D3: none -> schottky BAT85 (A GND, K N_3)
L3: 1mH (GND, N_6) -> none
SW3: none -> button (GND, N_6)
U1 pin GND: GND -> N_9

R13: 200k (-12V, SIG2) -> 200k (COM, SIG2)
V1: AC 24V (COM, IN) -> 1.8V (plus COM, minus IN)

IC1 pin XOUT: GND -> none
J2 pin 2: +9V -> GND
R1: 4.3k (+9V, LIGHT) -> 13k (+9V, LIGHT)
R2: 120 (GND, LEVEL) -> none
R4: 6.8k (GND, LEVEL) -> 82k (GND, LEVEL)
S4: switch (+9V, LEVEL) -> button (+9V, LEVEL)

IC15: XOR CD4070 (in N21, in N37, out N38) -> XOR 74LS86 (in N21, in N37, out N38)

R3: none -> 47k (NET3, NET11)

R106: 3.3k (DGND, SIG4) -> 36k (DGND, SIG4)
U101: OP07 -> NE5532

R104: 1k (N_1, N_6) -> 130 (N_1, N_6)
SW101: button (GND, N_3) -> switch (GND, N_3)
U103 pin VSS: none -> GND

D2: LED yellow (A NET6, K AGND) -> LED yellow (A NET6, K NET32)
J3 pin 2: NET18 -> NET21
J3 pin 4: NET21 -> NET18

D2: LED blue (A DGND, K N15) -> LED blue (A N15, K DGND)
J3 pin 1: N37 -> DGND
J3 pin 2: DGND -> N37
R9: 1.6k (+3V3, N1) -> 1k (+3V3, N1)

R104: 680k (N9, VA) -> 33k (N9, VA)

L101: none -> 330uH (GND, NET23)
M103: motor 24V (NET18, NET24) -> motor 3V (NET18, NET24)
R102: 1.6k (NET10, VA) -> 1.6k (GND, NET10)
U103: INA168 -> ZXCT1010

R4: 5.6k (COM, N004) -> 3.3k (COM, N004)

━━━━━━━━

Every line in the records above that contains the word "DGND" is to be copied out.

## RESULT:
R106: 3.3k (DGND, SIG4) -> 36k (DGND, SIG4)
D2: LED blue (A DGND, K N15) -> LED blue (A N15, K DGND)
J3 pin 1: N37 -> DGND
J3 pin 2: DGND -> N37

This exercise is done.